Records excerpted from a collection

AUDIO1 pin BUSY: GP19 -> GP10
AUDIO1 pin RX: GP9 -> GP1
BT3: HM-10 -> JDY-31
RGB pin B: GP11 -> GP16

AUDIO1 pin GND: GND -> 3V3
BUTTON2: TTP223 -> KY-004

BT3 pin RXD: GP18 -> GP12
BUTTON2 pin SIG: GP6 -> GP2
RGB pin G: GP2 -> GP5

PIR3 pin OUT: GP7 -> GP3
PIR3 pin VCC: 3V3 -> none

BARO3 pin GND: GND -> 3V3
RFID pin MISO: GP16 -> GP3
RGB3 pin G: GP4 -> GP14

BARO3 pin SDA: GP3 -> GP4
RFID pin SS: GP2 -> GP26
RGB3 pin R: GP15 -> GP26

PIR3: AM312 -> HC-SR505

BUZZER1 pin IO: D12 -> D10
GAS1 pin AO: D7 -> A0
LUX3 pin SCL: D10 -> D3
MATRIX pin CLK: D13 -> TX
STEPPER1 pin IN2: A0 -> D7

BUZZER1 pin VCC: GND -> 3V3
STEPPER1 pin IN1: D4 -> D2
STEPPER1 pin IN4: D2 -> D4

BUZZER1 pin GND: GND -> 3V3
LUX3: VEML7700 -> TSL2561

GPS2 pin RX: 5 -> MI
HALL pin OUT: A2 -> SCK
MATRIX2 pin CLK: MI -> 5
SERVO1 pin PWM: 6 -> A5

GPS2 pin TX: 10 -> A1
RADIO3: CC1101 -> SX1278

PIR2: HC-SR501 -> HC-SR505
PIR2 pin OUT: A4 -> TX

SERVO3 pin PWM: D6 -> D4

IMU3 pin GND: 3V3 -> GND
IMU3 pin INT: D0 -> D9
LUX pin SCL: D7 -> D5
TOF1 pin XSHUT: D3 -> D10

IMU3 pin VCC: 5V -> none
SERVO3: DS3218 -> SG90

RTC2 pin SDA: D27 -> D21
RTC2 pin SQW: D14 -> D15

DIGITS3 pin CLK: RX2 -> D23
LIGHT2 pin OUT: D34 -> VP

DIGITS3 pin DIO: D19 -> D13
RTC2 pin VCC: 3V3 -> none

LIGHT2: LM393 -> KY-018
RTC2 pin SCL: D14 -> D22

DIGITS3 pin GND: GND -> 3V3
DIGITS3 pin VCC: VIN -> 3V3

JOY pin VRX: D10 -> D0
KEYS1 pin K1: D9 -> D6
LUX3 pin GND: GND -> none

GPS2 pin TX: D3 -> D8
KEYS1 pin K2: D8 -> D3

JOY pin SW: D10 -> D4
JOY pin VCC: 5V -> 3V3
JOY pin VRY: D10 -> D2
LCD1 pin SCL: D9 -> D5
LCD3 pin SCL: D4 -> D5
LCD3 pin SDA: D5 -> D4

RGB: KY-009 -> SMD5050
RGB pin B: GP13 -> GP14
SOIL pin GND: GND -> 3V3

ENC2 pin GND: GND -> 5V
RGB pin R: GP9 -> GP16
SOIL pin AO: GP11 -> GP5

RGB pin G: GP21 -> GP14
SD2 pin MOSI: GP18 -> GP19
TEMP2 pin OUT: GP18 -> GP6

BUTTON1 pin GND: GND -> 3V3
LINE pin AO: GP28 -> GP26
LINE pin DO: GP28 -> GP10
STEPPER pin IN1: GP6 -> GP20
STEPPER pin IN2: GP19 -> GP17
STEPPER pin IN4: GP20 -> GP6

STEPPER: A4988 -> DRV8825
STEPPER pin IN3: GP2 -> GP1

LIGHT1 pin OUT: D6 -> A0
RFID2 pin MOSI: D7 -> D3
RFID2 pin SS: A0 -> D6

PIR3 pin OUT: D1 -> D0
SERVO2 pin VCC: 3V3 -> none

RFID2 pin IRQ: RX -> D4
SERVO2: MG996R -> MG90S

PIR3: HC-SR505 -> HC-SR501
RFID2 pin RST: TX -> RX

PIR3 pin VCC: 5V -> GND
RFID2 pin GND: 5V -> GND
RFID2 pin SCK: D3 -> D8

▶ **The problem**
Where the line containing "STEPPER1 pin IN2: A0 -> D7" appears in the records above, begin there and print every line through the last, exactly and with nothing else.

▶ **Response to this exercise**
STEPPER1 pin IN2: A0 -> D7

BUZZER1 pin VCC: GND -> 3V3
STEPPER1 pin IN1: D4 -> D2
STEPPER1 pin IN4: D2 -> D4

BUZZER1 pin GND: GND -> 3V3
LUX3: VEML7700 -> TSL2561

GPS2 pin RX: 5 -> MI
HALL pin OUT: A2 -> SCK
MATRIX2 pin CLK: MI -> 5
SERVO1 pin PWM: 6 -> A5

GPS2 pin TX: 10 -> A1
RADIO3: CC1101 -> SX1278

PIR2: HC-SR501 -> HC-SR505
PIR2 pin OUT: A4 -> TX

SERVO3 pin PWM: D6 -> D4

IMU3 pin GND: 3V3 -> GND
IMU3 pin INT: D0 -> D9
LUX pin SCL: D7 -> D5
TOF1 pin XSHUT: D3 -> D10

IMU3 pin VCC: 5V -> none
SERVO3: DS3218 -> SG90

RTC2 pin SDA: D27 -> D21
RTC2 pin SQW: D14 -> D15

DIGITS3 pin CLK: RX2 -> D23
LIGHT2 pin OUT: D34 -> VP

DIGITS3 pin DIO: D19 -> D13
RTC2 pin VCC: 3V3 -> none

LIGHT2: LM393 -> KY-018
RTC2 pin SCL: D14 -> D22

DIGITS3 pin GND: GND -> 3V3
DIGITS3 pin VCC: VIN -> 3V3

JOY pin VRX: D10 -> D0
KEYS1 pin K1: D9 -> D6
LUX3 pin GND: GND -> none

GPS2 pin TX: D3 -> D8
KEYS1 pin K2: D8 -> D3

JOY pin SW: D10 -> D4
JOY pin VCC: 5V -> 3V3
JOY pin VRY: D10 -> D2
LCD1 pin SCL: D9 -> D5
LCD3 pin SCL: D4 -> D5
LCD3 pin SDA: D5 -> D4

RGB: KY-009 -> SMD5050
RGB pin B: GP13 -> GP14
SOIL pin GND: GND -> 3V3

ENC2 pin GND: GND -> 5V
RGB pin R: GP9 -> GP16
SOIL pin AO: GP11 -> GP5

RGB pin G: GP21 -> GP14
SD2 pin MOSI: GP18 -> GP19
TEMP2 pin OUT: GP18 -> GP6

BUTTON1 pin GND: GND -> 3V3
LINE pin AO: GP28 -> GP26
LINE pin DO: GP28 -> GP10
STEPPER pin IN1: GP6 -> GP20
STEPPER pin IN2: GP19 -> GP17
STEPPER pin IN4: GP20 -> GP6

STEPPER: A4988 -> DRV8825
STEPPER pin IN3: GP2 -> GP1

LIGHT1 pin OUT: D6 -> A0
RFID2 pin MOSI: D7 -> D3
RFID2 pin SS: A0 -> D6

PIR3 pin OUT: D1 -> D0
SERVO2 pin VCC: 3V3 -> none

RFID2 pin IRQ: RX -> D4
SERVO2: MG996R -> MG90S

PIR3: HC-SR505 -> HC-SR501
RFID2 pin RST: TX -> RX

PIR3 pin VCC: 5V -> GND
RFID2 pin GND: 5V -> GND
RFID2 pin SCK: D3 -> D8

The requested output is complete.